[Collection entries]
/---

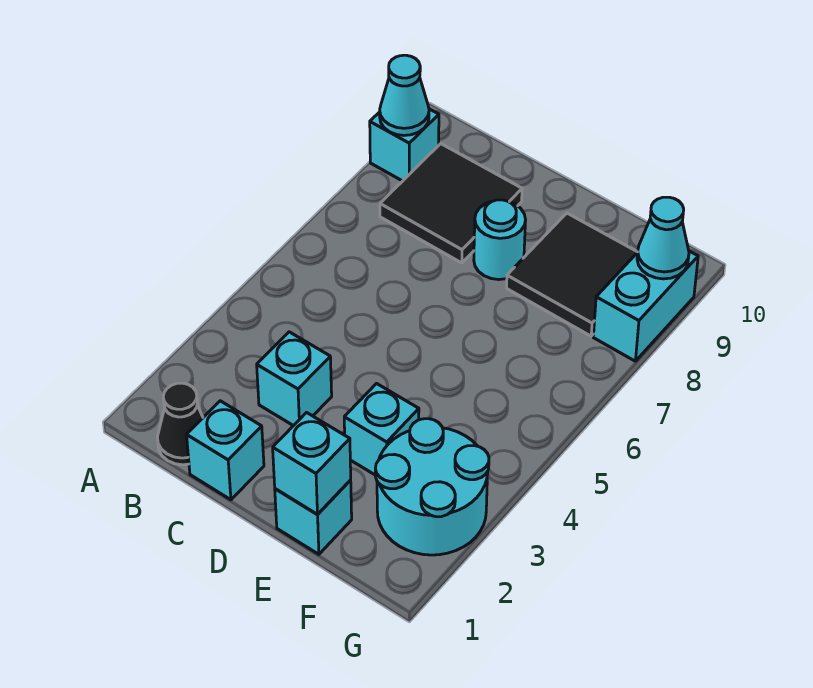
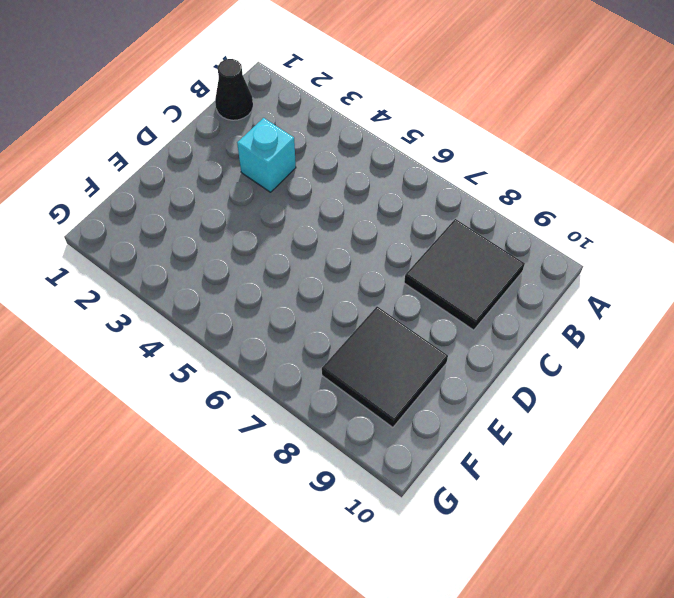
none -> cyan 1x1 brick [370,109,439,181]
none -> cyan 1x1 brick [187,401,264,500]
none -> cyan 1x1 round brick [474,200,526,280]

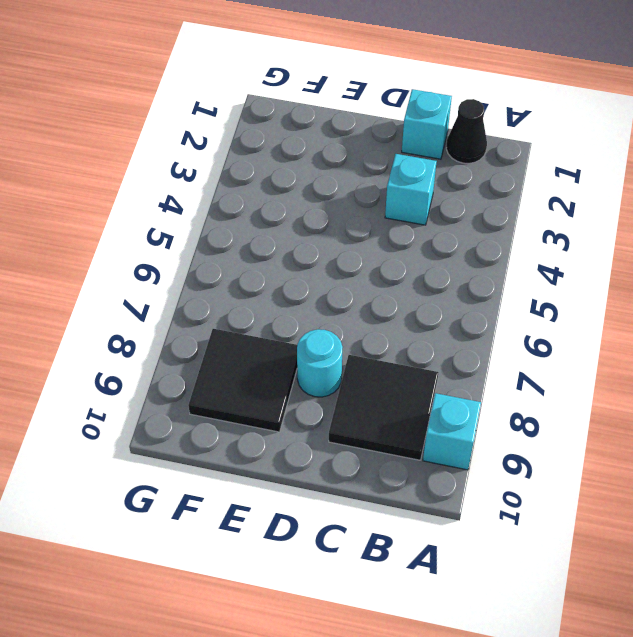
none -> cyan 1x1 brick [275,480,352,554]
none -> cyan 1x1 brick [344,384,419,475]
none -> cyan 2x2 round brick [375,419,489,555]

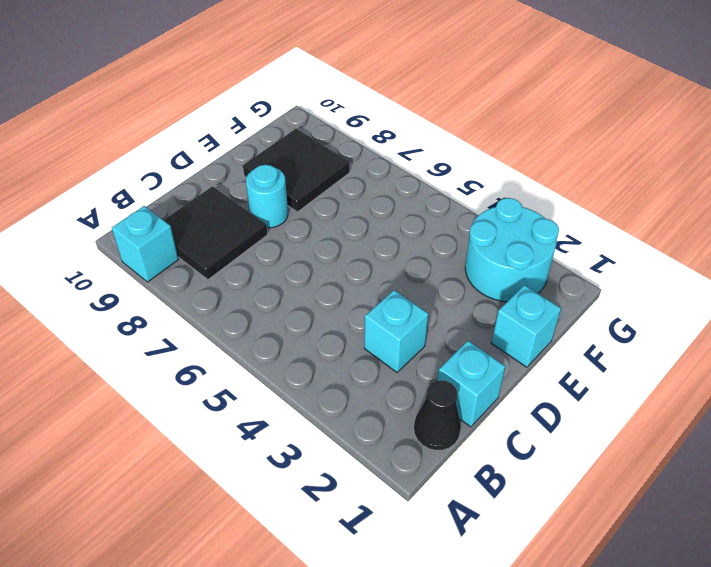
none -> cyan 1x1 brick [344,384,419,475]
none -> cyan 1x2 brick [593,251,698,361]
none -> cyan 1x1 cone [380,55,429,135]

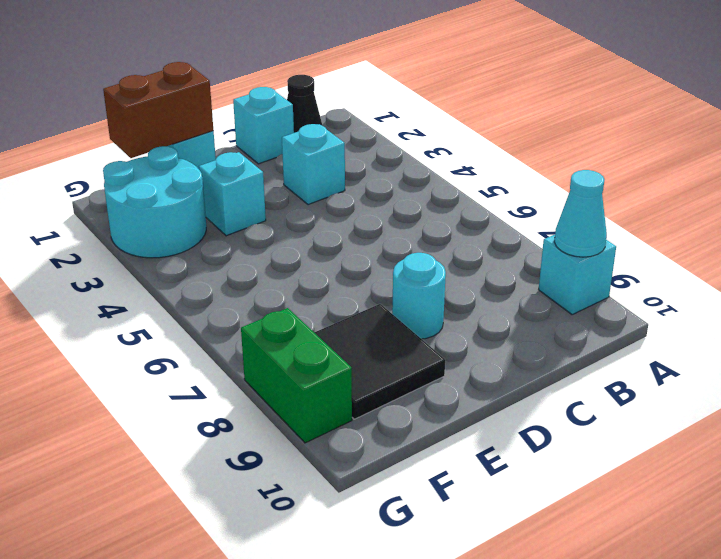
brown 1x2 brick [103,62,213,158] -> cyan 1x1 brick [273,413,351,515]
green 1x2 brick [241,308,352,443] -> cyan 1x2 brick [593,251,698,361]
none -> black 2x2 tile [380,144,522,263]
none -> cyan 1x1 cone [637,197,689,279]

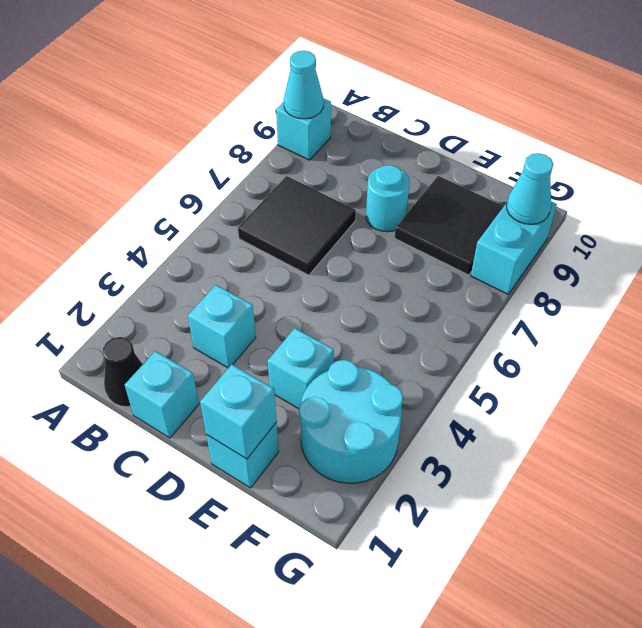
black 2x2 tile [238,176,356,275] -> black 2x2 tile moved to [380,144,522,263]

\---

ASSIGNMENT: Scan the records above for the word "black" and return every line where it occurs.

RESPONSE TO THE TASK:
none -> black 2x2 tile [380,144,522,263]
black 2x2 tile [238,176,356,275] -> black 2x2 tile moved to [380,144,522,263]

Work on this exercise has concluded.